■ **PROMPT**
All lines containing the string "tree" must be copied from the entries.

■ **DATA EXCERPTS**

┌──

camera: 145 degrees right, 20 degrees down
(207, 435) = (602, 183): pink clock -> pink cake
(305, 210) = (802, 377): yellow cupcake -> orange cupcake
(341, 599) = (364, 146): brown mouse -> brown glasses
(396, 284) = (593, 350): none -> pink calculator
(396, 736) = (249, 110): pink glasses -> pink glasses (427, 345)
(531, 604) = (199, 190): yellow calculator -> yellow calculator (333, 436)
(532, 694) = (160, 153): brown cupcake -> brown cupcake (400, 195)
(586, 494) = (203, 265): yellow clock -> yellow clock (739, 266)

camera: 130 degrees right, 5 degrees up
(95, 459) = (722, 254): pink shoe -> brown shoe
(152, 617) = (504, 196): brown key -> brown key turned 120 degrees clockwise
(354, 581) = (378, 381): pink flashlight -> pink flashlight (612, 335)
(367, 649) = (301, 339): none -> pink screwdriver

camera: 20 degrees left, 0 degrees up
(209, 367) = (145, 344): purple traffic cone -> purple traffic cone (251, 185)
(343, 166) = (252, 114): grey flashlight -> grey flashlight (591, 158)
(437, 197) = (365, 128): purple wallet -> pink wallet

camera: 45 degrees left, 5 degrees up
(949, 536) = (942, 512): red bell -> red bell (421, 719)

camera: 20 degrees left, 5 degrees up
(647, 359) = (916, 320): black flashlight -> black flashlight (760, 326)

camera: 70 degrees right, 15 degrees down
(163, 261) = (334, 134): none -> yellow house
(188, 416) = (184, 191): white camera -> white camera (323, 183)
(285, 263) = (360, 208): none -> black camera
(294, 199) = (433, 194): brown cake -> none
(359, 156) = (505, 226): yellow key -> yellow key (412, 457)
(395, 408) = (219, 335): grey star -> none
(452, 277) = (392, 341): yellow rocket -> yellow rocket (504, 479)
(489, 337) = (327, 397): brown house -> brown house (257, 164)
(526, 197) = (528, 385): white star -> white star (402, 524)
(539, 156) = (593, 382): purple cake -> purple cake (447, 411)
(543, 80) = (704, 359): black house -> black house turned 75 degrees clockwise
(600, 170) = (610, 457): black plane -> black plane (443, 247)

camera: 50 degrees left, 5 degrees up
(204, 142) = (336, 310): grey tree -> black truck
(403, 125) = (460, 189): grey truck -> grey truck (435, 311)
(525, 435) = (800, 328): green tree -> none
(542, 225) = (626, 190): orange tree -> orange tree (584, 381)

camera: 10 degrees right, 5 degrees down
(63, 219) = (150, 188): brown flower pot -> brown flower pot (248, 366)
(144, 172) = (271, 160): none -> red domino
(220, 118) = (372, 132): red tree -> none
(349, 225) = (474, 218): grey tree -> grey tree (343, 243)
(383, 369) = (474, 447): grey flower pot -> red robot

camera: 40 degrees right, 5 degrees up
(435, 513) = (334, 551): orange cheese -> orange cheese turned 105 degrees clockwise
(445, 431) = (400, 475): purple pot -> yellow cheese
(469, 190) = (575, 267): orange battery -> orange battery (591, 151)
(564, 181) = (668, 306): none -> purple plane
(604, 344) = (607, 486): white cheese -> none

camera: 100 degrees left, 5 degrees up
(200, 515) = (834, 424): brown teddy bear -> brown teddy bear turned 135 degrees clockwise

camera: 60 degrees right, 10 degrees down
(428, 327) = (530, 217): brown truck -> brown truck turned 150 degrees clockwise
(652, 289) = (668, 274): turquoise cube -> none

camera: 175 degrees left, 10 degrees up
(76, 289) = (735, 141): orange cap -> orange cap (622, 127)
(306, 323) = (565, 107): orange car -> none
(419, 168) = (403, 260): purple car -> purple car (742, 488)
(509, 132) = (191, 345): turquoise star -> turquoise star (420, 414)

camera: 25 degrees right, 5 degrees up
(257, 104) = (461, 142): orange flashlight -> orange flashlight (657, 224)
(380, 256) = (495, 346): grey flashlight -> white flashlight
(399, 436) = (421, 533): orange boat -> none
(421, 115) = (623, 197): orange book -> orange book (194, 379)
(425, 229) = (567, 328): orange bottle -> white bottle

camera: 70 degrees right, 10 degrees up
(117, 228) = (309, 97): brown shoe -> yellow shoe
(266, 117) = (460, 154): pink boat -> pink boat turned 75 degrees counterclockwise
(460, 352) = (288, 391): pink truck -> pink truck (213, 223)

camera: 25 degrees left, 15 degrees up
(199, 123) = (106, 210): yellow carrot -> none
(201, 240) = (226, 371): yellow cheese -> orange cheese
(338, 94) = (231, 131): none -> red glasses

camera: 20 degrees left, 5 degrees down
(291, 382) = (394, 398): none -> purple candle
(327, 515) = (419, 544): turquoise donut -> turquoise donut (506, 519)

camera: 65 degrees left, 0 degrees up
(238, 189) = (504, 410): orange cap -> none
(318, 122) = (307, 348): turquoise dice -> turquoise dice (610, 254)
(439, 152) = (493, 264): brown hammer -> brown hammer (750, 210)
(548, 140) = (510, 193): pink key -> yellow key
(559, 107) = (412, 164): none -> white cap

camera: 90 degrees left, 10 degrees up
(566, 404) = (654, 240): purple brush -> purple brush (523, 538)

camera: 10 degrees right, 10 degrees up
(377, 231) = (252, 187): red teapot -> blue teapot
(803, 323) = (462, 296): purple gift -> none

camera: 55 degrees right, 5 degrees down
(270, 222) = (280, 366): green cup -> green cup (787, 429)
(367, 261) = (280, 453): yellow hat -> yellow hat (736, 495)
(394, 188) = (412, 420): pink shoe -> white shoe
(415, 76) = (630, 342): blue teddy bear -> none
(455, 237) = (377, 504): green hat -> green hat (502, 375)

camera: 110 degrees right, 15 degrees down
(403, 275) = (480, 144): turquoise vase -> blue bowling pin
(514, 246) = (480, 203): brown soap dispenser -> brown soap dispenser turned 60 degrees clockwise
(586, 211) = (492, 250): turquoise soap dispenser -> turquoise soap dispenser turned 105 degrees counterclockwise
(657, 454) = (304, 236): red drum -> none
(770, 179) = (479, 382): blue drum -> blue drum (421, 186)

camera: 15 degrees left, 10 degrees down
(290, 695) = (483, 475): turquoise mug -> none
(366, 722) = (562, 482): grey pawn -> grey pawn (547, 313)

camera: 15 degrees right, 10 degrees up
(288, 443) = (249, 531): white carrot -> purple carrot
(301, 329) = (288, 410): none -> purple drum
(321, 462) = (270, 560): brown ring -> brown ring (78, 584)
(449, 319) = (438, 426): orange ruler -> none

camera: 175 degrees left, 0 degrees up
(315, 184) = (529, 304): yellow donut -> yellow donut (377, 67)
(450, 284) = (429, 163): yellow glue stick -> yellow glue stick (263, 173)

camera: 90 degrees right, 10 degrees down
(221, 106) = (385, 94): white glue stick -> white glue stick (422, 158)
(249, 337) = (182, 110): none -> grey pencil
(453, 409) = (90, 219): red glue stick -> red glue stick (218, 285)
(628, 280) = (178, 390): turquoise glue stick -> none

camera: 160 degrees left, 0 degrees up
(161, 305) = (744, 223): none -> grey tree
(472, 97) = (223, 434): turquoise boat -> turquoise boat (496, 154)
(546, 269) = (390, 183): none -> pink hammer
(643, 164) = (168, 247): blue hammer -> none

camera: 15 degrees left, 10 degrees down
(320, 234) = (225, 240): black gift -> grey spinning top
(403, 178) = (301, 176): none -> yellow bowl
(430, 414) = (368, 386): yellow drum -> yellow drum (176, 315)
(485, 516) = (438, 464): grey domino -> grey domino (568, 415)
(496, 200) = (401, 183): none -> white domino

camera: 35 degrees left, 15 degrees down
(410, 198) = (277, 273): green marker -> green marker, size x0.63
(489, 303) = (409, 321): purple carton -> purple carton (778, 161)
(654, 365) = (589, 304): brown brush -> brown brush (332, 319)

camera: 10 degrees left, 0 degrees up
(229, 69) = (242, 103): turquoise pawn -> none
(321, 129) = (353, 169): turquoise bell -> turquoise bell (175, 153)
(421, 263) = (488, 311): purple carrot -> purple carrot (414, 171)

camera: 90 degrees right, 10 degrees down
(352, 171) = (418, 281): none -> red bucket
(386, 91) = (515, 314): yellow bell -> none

└──

■ **OUTPUT OF THE TASK**
(204, 142) = (336, 310): grey tree -> black truck
(525, 435) = (800, 328): green tree -> none
(542, 225) = (626, 190): orange tree -> orange tree (584, 381)
(220, 118) = (372, 132): red tree -> none
(349, 225) = (474, 218): grey tree -> grey tree (343, 243)
(161, 305) = (744, 223): none -> grey tree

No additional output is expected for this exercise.